### What you are asked to do
In the listing that follows, locate the line containing "type=moved; before=mobile phone" and the line containing "type=moved; before=chopping board". Retype exactly those two lines and every line between them, and nothing more.
==== Given records
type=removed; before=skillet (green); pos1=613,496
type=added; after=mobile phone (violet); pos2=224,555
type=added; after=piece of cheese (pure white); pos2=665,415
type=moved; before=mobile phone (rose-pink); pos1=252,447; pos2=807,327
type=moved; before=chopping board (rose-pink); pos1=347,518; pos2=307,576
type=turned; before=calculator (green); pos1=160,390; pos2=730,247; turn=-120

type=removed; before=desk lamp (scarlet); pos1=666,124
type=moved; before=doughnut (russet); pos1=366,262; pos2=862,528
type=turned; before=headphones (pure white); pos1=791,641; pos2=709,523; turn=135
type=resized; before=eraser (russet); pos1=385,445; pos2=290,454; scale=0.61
========
==== Given records
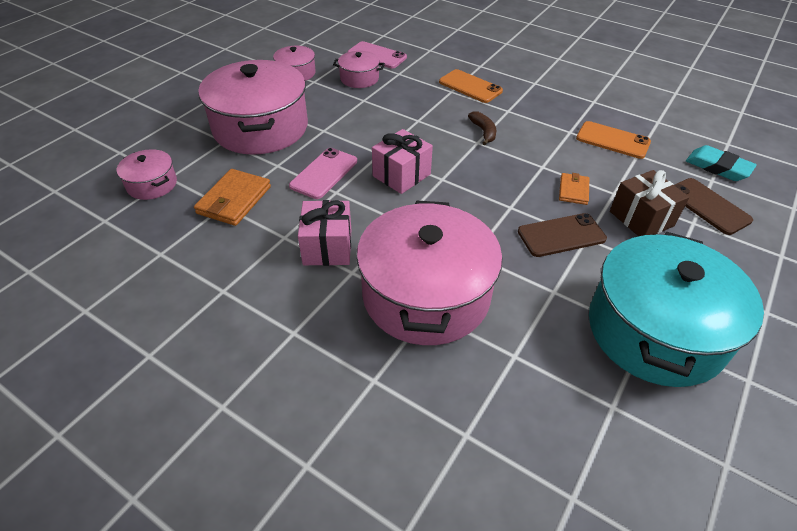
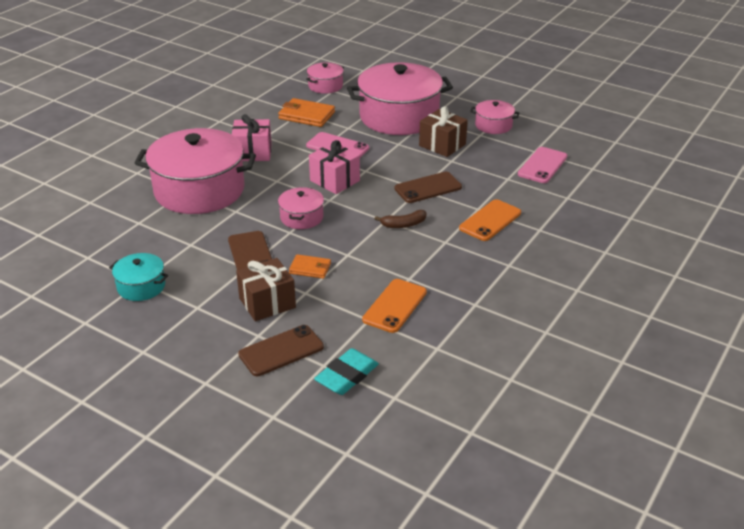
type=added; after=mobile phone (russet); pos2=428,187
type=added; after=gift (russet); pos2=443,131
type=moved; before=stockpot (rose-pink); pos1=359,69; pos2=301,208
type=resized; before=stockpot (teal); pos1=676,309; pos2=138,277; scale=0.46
========
### Answer space
type=moved; before=mobile phone (rose-pink); pos1=252,447; pos2=807,327
type=moved; before=chopping board (rose-pink); pos1=347,518; pos2=307,576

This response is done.